Task requirements
The material below holds the lines to copy: from the one with "blue round brick A7:B8" up to and including the one with "brown brick F3". Copy them exactly and skip the pictures.

++++++++++

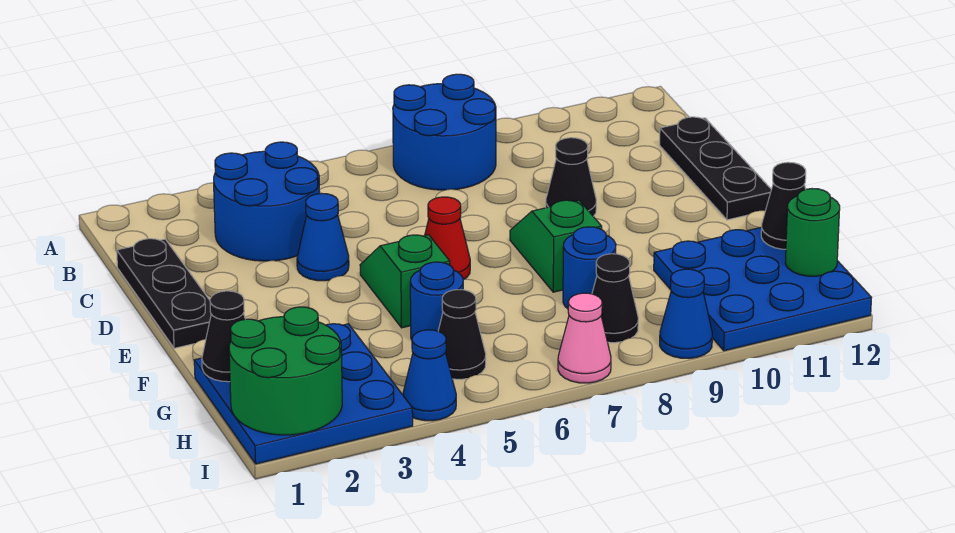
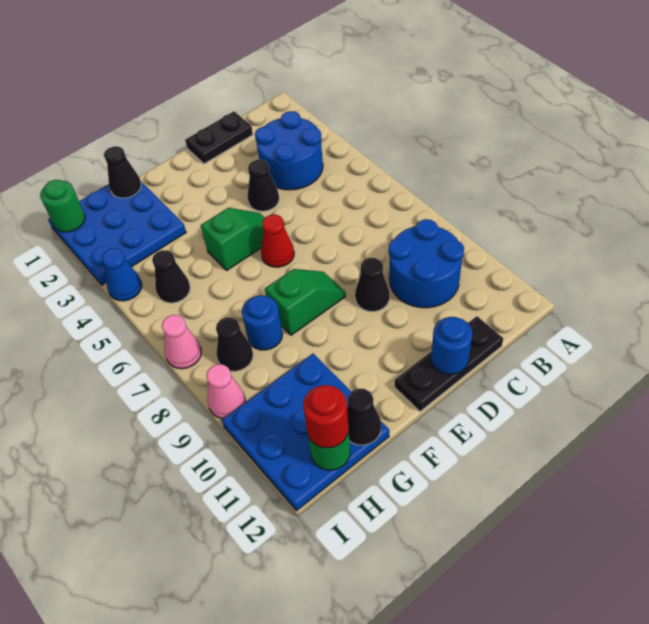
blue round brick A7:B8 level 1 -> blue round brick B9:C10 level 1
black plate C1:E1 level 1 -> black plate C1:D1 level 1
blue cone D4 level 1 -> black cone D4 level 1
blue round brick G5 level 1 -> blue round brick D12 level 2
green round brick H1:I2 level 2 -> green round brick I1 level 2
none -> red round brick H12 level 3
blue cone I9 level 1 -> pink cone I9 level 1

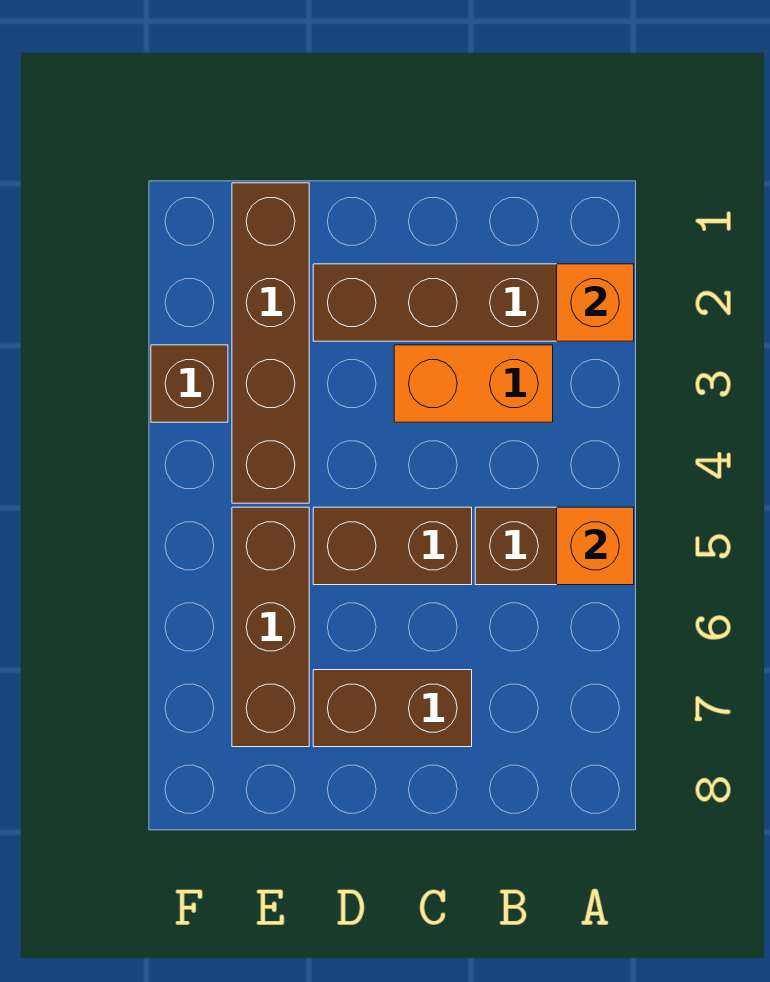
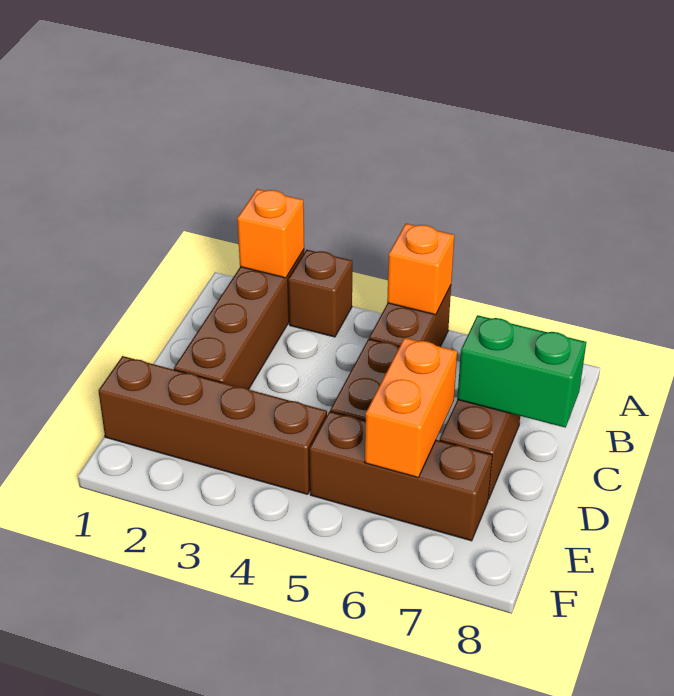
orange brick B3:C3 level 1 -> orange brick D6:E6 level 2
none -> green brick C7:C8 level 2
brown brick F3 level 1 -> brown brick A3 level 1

++++++++++

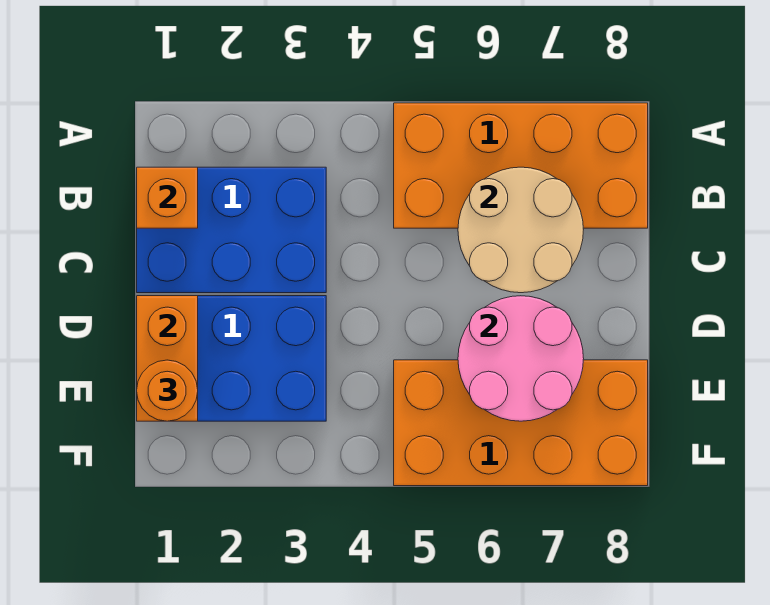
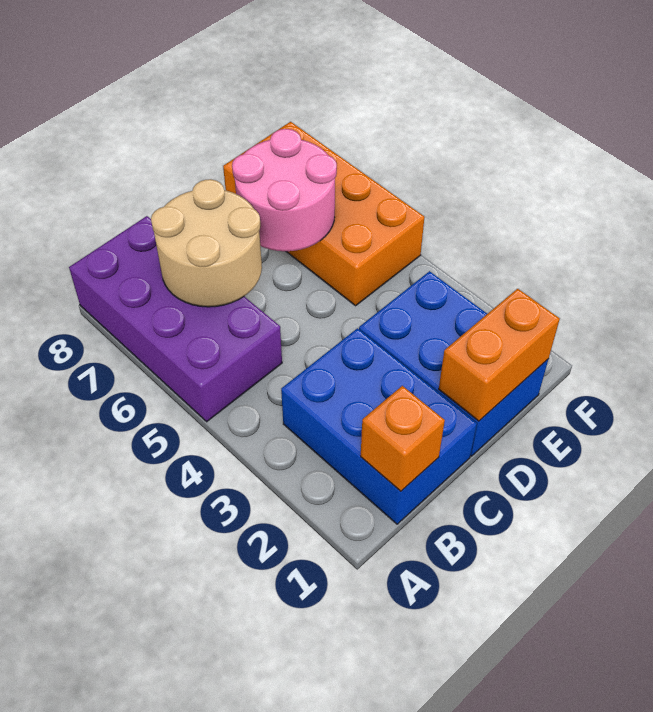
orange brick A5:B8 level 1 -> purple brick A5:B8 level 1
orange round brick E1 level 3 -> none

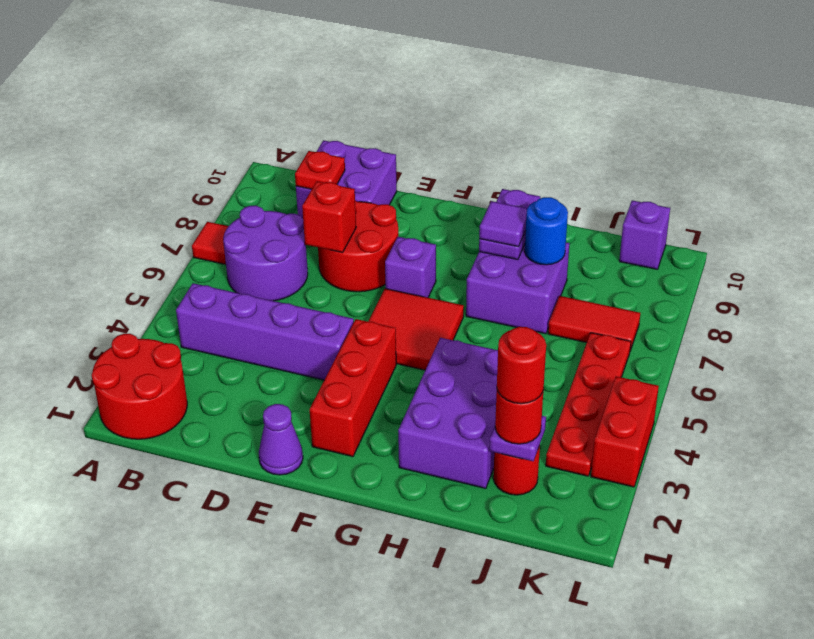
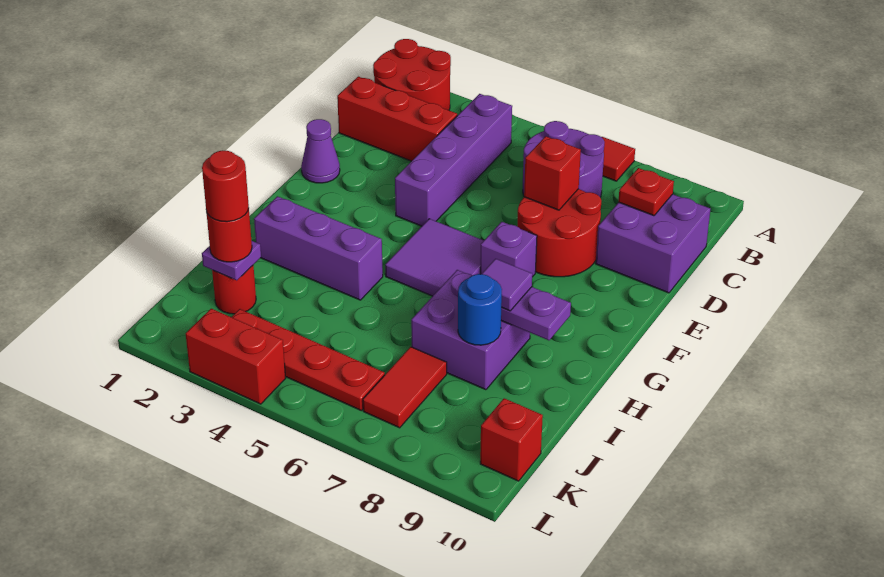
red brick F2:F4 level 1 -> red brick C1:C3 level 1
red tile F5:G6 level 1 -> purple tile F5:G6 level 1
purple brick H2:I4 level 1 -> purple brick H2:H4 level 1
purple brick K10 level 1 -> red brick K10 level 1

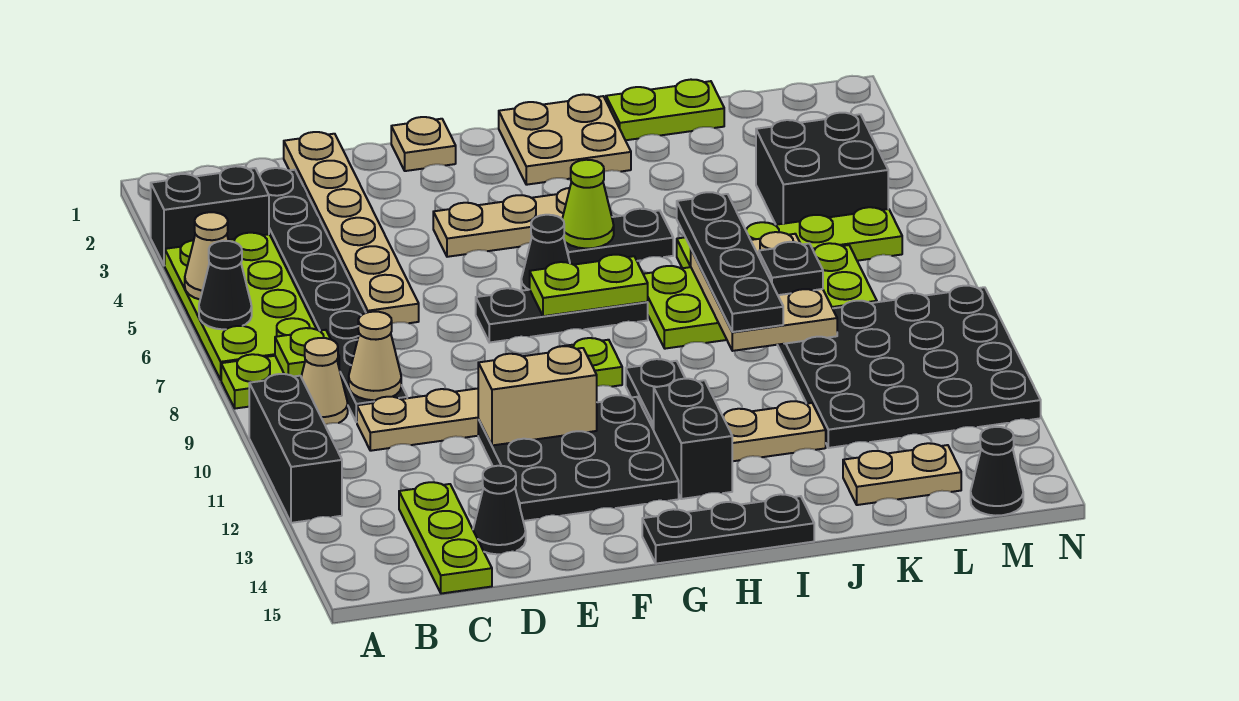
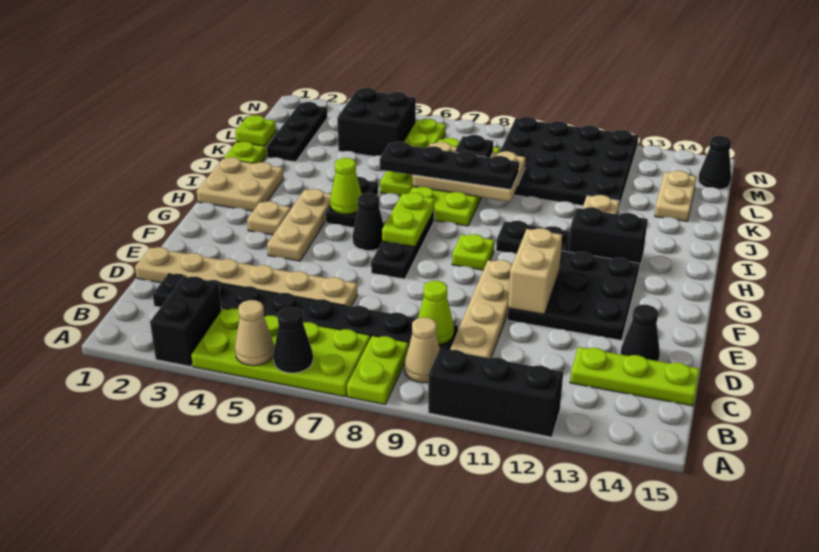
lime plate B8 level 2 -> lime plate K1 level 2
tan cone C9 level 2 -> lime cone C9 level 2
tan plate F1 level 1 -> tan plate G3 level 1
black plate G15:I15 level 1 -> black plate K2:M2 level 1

++++++++++

Answer to this exercise
blue round brick A7:B8 level 1 -> blue round brick B9:C10 level 1
black plate C1:E1 level 1 -> black plate C1:D1 level 1
blue cone D4 level 1 -> black cone D4 level 1
blue round brick G5 level 1 -> blue round brick D12 level 2
green round brick H1:I2 level 2 -> green round brick I1 level 2
none -> red round brick H12 level 3
blue cone I9 level 1 -> pink cone I9 level 1

orange brick B3:C3 level 1 -> orange brick D6:E6 level 2
none -> green brick C7:C8 level 2
brown brick F3 level 1 -> brown brick A3 level 1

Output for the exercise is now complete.